#### EXERCISE REQUIREMENTS
Please set down, exactly, the line with "PIXELS: WS2812B -> WS2813" and all lines that follow it through the end of the records below.
+---+
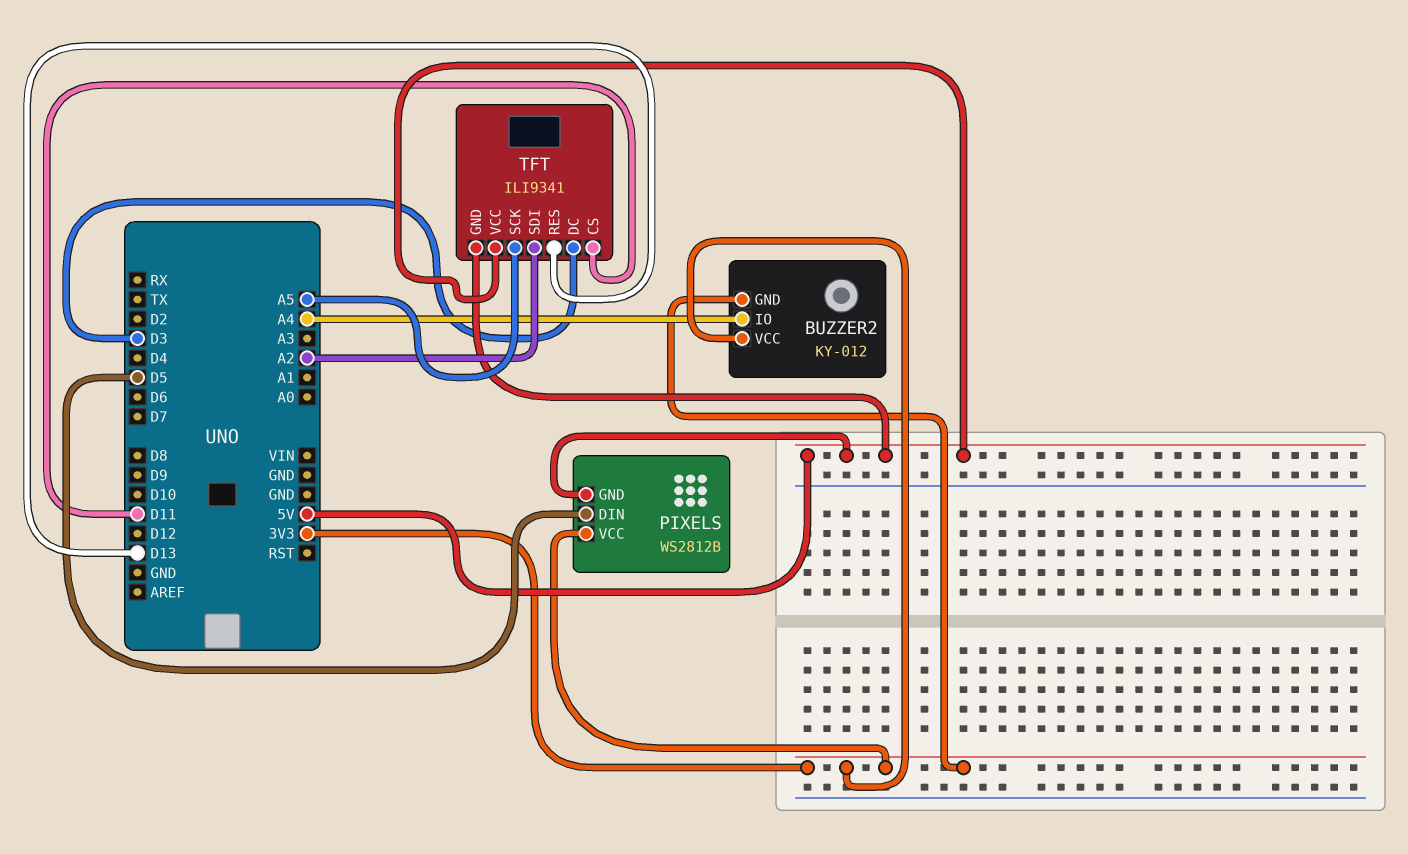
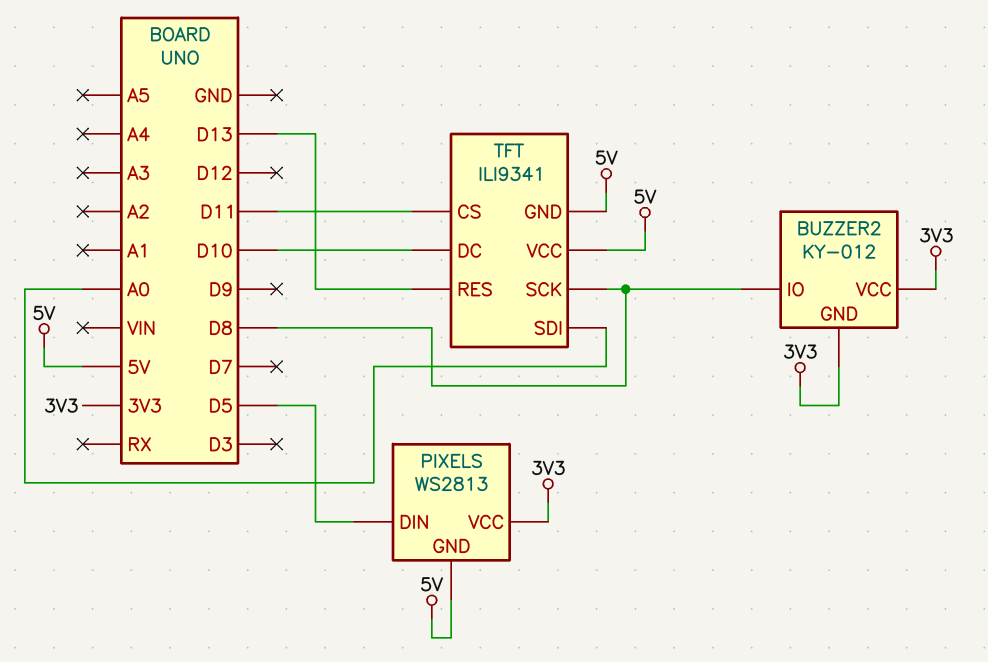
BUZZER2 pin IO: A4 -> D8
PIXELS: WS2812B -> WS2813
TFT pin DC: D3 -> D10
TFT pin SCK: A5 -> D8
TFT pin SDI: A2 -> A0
+---+
#### WRITTEN REPLY
PIXELS: WS2812B -> WS2813
TFT pin DC: D3 -> D10
TFT pin SCK: A5 -> D8
TFT pin SDI: A2 -> A0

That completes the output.